### EXERCISE DATA:

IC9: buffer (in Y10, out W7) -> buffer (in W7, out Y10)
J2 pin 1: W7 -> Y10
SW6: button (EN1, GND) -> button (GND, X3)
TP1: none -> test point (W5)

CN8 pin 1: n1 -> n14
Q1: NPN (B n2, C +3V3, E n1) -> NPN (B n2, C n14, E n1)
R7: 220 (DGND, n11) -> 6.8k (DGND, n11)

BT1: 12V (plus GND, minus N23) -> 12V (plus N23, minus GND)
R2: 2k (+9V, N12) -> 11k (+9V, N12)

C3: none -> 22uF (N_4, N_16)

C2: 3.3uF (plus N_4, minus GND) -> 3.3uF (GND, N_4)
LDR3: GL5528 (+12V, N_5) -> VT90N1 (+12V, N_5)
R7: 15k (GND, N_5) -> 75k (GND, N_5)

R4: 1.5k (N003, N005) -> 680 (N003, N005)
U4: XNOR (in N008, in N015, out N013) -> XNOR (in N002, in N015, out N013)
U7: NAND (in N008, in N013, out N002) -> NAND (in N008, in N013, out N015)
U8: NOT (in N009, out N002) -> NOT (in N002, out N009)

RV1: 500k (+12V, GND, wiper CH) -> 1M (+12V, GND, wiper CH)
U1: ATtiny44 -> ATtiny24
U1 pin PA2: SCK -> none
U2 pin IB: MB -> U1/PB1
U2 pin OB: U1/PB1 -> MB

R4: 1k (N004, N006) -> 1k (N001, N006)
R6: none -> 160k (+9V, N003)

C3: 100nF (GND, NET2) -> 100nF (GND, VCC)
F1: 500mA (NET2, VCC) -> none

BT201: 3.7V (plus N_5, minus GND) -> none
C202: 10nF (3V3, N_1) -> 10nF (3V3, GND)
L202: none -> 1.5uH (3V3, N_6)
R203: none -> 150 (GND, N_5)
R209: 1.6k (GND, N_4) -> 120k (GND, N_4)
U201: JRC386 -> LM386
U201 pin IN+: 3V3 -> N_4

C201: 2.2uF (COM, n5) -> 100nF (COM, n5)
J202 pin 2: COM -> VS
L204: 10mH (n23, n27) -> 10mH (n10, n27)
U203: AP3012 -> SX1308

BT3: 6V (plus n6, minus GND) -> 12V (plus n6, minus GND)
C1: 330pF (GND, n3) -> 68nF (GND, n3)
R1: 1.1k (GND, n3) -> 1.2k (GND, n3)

### ASSIGNMENT:
Repeat each line above exactly as it stands.

### FINAL ANSWER:
IC9: buffer (in Y10, out W7) -> buffer (in W7, out Y10)
J2 pin 1: W7 -> Y10
SW6: button (EN1, GND) -> button (GND, X3)
TP1: none -> test point (W5)

CN8 pin 1: n1 -> n14
Q1: NPN (B n2, C +3V3, E n1) -> NPN (B n2, C n14, E n1)
R7: 220 (DGND, n11) -> 6.8k (DGND, n11)

BT1: 12V (plus GND, minus N23) -> 12V (plus N23, minus GND)
R2: 2k (+9V, N12) -> 11k (+9V, N12)

C3: none -> 22uF (N_4, N_16)

C2: 3.3uF (plus N_4, minus GND) -> 3.3uF (GND, N_4)
LDR3: GL5528 (+12V, N_5) -> VT90N1 (+12V, N_5)
R7: 15k (GND, N_5) -> 75k (GND, N_5)

R4: 1.5k (N003, N005) -> 680 (N003, N005)
U4: XNOR (in N008, in N015, out N013) -> XNOR (in N002, in N015, out N013)
U7: NAND (in N008, in N013, out N002) -> NAND (in N008, in N013, out N015)
U8: NOT (in N009, out N002) -> NOT (in N002, out N009)

RV1: 500k (+12V, GND, wiper CH) -> 1M (+12V, GND, wiper CH)
U1: ATtiny44 -> ATtiny24
U1 pin PA2: SCK -> none
U2 pin IB: MB -> U1/PB1
U2 pin OB: U1/PB1 -> MB

R4: 1k (N004, N006) -> 1k (N001, N006)
R6: none -> 160k (+9V, N003)

C3: 100nF (GND, NET2) -> 100nF (GND, VCC)
F1: 500mA (NET2, VCC) -> none

BT201: 3.7V (plus N_5, minus GND) -> none
C202: 10nF (3V3, N_1) -> 10nF (3V3, GND)
L202: none -> 1.5uH (3V3, N_6)
R203: none -> 150 (GND, N_5)
R209: 1.6k (GND, N_4) -> 120k (GND, N_4)
U201: JRC386 -> LM386
U201 pin IN+: 3V3 -> N_4

C201: 2.2uF (COM, n5) -> 100nF (COM, n5)
J202 pin 2: COM -> VS
L204: 10mH (n23, n27) -> 10mH (n10, n27)
U203: AP3012 -> SX1308

BT3: 6V (plus n6, minus GND) -> 12V (plus n6, minus GND)
C1: 330pF (GND, n3) -> 68nF (GND, n3)
R1: 1.1k (GND, n3) -> 1.2k (GND, n3)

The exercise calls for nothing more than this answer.